→ Work to be completed: Repeat every line of the listing below word for word, leaving out the pictures.
-- Start of Records for processing --
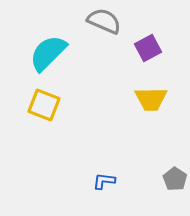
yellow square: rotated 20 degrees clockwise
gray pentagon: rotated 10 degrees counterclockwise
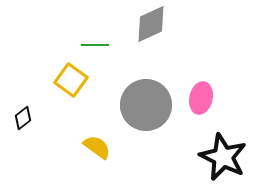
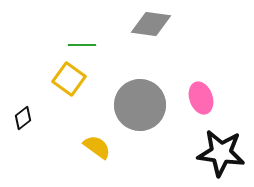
gray diamond: rotated 33 degrees clockwise
green line: moved 13 px left
yellow square: moved 2 px left, 1 px up
pink ellipse: rotated 32 degrees counterclockwise
gray circle: moved 6 px left
black star: moved 2 px left, 4 px up; rotated 18 degrees counterclockwise
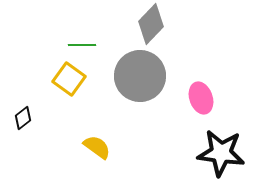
gray diamond: rotated 54 degrees counterclockwise
gray circle: moved 29 px up
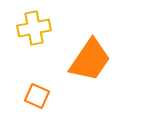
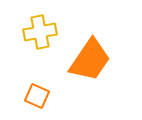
yellow cross: moved 6 px right, 4 px down
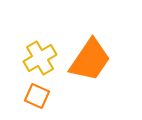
yellow cross: moved 26 px down; rotated 20 degrees counterclockwise
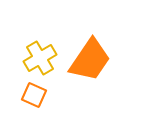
orange square: moved 3 px left, 1 px up
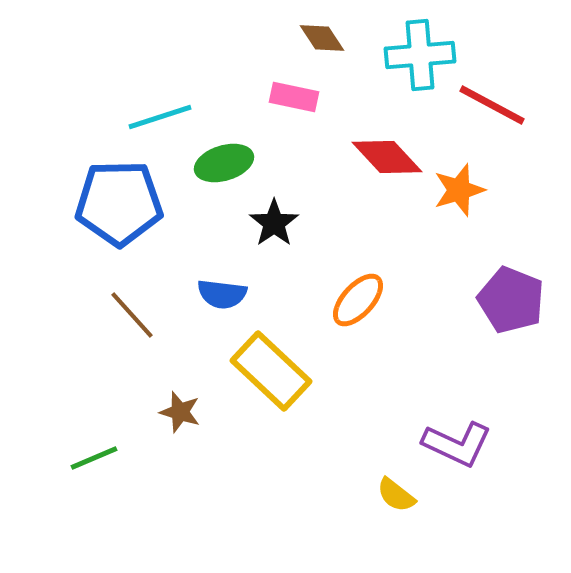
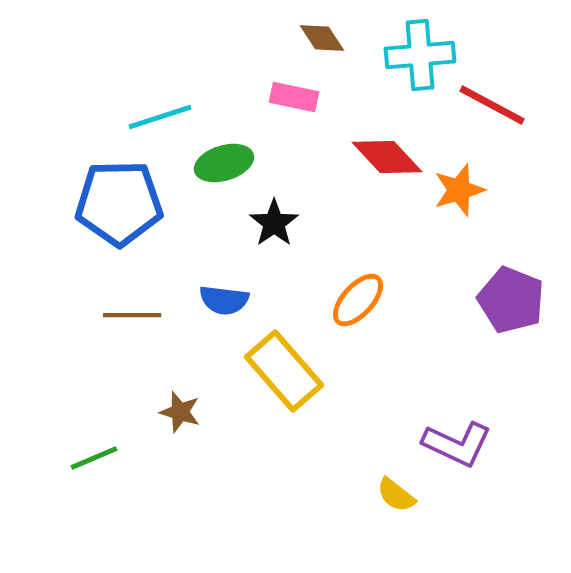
blue semicircle: moved 2 px right, 6 px down
brown line: rotated 48 degrees counterclockwise
yellow rectangle: moved 13 px right; rotated 6 degrees clockwise
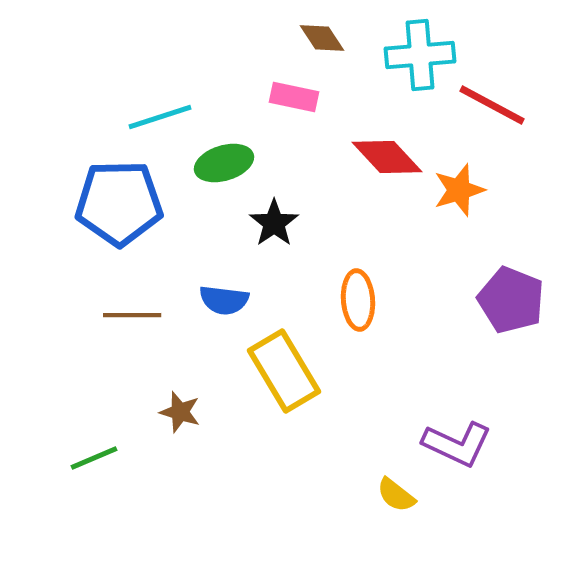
orange ellipse: rotated 46 degrees counterclockwise
yellow rectangle: rotated 10 degrees clockwise
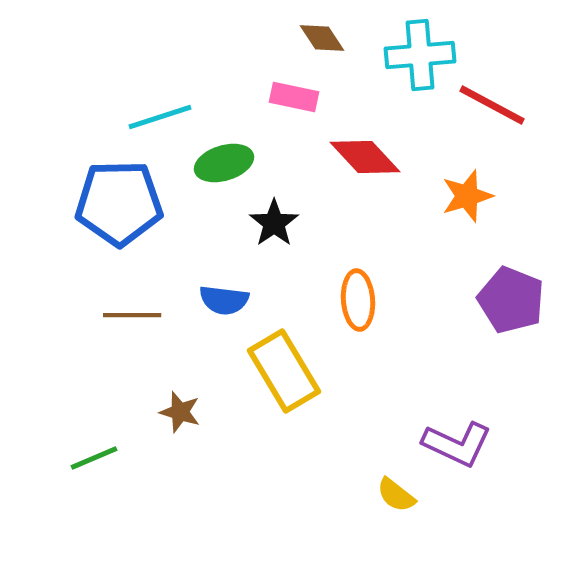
red diamond: moved 22 px left
orange star: moved 8 px right, 6 px down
-- End of Records for processing --
→ Final answer:
yellow square: rotated 20 degrees clockwise
gray pentagon: rotated 10 degrees counterclockwise
gray diamond: rotated 33 degrees clockwise
green line: moved 13 px left
yellow square: moved 2 px left, 1 px up
pink ellipse: rotated 32 degrees counterclockwise
gray circle: moved 6 px left
black star: moved 2 px left, 4 px up; rotated 18 degrees counterclockwise
gray diamond: rotated 54 degrees counterclockwise
gray circle: moved 29 px up
yellow cross: moved 6 px right, 4 px down
yellow cross: moved 26 px down; rotated 20 degrees counterclockwise
orange square: moved 3 px left, 1 px up
blue semicircle: moved 2 px right, 6 px down
brown line: rotated 48 degrees counterclockwise
yellow rectangle: moved 13 px right; rotated 6 degrees clockwise
orange ellipse: rotated 46 degrees counterclockwise
yellow rectangle: rotated 10 degrees clockwise
red diamond: moved 22 px left
orange star: moved 8 px right, 6 px down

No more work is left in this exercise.